About this exercise
Give the total of lines holding the word "boat" in the records below, and nothing else.
+++++
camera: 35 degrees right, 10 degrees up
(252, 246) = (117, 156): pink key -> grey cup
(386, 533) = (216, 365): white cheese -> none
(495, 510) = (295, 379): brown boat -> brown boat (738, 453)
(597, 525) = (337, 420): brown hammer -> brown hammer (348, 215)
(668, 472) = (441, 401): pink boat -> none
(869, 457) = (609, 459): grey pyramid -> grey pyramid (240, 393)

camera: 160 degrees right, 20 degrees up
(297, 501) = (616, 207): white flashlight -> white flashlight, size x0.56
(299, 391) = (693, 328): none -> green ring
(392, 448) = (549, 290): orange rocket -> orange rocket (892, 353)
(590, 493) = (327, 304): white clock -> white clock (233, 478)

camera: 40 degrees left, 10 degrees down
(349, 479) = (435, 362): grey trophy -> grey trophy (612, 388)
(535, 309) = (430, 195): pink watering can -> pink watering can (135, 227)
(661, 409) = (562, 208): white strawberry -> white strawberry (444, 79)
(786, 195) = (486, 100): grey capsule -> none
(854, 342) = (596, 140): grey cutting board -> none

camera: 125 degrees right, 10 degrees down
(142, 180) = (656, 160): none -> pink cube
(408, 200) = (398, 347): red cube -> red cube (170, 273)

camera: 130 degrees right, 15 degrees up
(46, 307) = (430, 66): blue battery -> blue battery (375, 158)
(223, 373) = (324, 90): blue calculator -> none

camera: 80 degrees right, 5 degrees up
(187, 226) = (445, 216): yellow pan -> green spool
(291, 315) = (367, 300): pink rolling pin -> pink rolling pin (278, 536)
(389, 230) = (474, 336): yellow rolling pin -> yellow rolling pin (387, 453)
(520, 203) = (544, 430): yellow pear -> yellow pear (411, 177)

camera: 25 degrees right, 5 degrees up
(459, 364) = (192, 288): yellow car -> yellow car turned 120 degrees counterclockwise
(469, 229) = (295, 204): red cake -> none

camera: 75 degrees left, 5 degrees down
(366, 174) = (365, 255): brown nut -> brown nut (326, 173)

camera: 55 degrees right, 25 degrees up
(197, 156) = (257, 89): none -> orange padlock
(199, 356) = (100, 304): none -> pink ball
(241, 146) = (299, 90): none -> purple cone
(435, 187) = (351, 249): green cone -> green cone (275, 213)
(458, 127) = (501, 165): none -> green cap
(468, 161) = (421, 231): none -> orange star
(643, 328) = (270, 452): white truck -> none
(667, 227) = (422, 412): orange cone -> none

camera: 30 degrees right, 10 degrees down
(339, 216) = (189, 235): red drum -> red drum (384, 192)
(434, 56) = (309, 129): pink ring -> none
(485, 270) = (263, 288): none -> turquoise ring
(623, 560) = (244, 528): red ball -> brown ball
+++++
Answer for this exercise
2